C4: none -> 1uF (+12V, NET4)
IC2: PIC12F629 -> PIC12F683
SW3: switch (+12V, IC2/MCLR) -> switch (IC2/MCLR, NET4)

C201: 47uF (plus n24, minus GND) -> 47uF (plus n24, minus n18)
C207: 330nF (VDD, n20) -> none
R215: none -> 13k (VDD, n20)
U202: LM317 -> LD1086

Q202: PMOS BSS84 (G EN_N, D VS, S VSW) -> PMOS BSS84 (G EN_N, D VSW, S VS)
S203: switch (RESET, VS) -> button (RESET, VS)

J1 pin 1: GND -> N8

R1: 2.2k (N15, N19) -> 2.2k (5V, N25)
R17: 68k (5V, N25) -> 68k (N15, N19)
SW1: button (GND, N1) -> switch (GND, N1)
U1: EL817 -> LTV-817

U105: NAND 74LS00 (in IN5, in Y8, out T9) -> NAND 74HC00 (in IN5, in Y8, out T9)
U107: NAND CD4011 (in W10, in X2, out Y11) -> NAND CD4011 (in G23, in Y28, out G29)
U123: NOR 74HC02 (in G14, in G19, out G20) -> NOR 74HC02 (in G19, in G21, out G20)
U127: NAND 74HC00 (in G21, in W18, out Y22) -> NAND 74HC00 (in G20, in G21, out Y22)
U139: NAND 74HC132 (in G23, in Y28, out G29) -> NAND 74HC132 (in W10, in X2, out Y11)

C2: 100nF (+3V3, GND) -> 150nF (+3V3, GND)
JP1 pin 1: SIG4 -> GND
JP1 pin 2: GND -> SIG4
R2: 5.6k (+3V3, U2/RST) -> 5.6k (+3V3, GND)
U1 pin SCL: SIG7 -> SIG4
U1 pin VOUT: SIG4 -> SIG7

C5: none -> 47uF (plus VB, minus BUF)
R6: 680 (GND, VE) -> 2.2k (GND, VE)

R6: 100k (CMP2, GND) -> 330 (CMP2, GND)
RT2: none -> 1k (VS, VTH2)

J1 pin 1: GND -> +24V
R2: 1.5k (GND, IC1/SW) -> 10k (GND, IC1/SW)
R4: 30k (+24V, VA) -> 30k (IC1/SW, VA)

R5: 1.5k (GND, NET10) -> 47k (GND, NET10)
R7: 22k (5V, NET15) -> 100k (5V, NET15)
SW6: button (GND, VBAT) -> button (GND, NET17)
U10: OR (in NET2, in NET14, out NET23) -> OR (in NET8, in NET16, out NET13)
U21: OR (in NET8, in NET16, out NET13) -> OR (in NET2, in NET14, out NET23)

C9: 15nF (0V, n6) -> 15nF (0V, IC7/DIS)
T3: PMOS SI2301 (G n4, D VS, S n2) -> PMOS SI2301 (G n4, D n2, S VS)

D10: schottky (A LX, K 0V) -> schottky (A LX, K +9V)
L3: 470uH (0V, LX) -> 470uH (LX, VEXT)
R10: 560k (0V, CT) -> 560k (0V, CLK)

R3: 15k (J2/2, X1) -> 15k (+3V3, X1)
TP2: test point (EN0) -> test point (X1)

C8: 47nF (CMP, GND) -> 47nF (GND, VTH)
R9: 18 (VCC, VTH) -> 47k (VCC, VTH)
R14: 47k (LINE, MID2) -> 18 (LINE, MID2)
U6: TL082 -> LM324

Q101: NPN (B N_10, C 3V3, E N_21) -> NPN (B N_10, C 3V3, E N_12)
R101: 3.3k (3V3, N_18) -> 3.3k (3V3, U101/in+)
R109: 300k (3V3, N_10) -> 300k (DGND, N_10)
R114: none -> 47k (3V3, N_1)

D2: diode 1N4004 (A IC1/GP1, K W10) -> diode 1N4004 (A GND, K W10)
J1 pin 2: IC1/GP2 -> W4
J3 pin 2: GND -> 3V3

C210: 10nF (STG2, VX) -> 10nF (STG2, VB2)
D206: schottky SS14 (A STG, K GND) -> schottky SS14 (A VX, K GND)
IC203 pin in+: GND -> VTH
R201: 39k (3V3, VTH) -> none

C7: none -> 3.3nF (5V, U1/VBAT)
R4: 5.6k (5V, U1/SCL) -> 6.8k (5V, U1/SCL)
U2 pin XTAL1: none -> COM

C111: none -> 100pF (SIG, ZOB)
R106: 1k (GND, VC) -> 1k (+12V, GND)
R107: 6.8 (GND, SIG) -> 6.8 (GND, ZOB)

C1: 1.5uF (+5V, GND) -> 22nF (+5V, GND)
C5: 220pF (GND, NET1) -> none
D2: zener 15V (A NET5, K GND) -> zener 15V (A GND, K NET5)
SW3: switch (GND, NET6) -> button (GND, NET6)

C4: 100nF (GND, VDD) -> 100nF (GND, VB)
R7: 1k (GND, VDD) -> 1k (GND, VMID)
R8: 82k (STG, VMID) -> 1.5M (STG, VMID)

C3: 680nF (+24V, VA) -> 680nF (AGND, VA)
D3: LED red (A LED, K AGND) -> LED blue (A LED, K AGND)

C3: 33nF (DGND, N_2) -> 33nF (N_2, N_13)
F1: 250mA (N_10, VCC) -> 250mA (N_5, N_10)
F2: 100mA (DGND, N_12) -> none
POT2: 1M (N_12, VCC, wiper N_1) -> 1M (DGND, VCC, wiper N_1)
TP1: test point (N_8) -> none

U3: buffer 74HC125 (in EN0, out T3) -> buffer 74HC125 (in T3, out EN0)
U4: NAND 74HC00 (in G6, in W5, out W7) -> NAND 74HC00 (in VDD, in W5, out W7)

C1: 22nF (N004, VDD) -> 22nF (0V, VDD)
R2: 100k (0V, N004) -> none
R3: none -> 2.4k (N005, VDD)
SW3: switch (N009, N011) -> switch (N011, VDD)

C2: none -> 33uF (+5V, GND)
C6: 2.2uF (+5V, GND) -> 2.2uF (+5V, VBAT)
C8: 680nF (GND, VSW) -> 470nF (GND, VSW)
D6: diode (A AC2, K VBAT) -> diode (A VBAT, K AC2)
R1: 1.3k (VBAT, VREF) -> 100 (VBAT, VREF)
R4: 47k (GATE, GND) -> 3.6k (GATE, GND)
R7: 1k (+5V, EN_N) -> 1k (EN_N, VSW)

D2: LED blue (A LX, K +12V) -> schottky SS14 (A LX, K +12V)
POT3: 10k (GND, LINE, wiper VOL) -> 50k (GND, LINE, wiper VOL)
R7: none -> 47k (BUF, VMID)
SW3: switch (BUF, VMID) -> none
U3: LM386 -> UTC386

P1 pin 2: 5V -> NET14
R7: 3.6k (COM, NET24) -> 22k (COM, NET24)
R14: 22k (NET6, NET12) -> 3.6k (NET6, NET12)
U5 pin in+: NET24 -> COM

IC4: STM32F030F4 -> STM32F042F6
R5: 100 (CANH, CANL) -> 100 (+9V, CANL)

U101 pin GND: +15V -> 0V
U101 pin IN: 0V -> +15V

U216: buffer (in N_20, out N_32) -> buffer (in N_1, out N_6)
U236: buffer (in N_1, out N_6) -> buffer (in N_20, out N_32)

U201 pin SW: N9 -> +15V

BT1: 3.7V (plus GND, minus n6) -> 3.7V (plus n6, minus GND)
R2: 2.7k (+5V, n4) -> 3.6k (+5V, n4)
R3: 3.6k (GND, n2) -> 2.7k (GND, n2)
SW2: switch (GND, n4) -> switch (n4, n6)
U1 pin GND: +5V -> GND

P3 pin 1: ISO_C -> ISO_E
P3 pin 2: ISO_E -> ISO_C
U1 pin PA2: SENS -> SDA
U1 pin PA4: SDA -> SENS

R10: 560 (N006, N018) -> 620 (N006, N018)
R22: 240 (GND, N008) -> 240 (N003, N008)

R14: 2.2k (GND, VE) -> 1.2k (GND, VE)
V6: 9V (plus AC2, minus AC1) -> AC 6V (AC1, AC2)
■ ■ ■ ■ ■
** DESCRIPTION OF THE TASK **
Reproduce the lines of the entries above exactly, but only from the line containing "D6: diode (A" through the final line.

** REPLY **
D6: diode (A AC2, K VBAT) -> diode (A VBAT, K AC2)
R1: 1.3k (VBAT, VREF) -> 100 (VBAT, VREF)
R4: 47k (GATE, GND) -> 3.6k (GATE, GND)
R7: 1k (+5V, EN_N) -> 1k (EN_N, VSW)

D2: LED blue (A LX, K +12V) -> schottky SS14 (A LX, K +12V)
POT3: 10k (GND, LINE, wiper VOL) -> 50k (GND, LINE, wiper VOL)
R7: none -> 47k (BUF, VMID)
SW3: switch (BUF, VMID) -> none
U3: LM386 -> UTC386

P1 pin 2: 5V -> NET14
R7: 3.6k (COM, NET24) -> 22k (COM, NET24)
R14: 22k (NET6, NET12) -> 3.6k (NET6, NET12)
U5 pin in+: NET24 -> COM

IC4: STM32F030F4 -> STM32F042F6
R5: 100 (CANH, CANL) -> 100 (+9V, CANL)

U101 pin GND: +15V -> 0V
U101 pin IN: 0V -> +15V

U216: buffer (in N_20, out N_32) -> buffer (in N_1, out N_6)
U236: buffer (in N_1, out N_6) -> buffer (in N_20, out N_32)

U201 pin SW: N9 -> +15V

BT1: 3.7V (plus GND, minus n6) -> 3.7V (plus n6, minus GND)
R2: 2.7k (+5V, n4) -> 3.6k (+5V, n4)
R3: 3.6k (GND, n2) -> 2.7k (GND, n2)
SW2: switch (GND, n4) -> switch (n4, n6)
U1 pin GND: +5V -> GND

P3 pin 1: ISO_C -> ISO_E
P3 pin 2: ISO_E -> ISO_C
U1 pin PA2: SENS -> SDA
U1 pin PA4: SDA -> SENS

R10: 560 (N006, N018) -> 620 (N006, N018)
R22: 240 (GND, N008) -> 240 (N003, N008)

R14: 2.2k (GND, VE) -> 1.2k (GND, VE)
V6: 9V (plus AC2, minus AC1) -> AC 6V (AC1, AC2)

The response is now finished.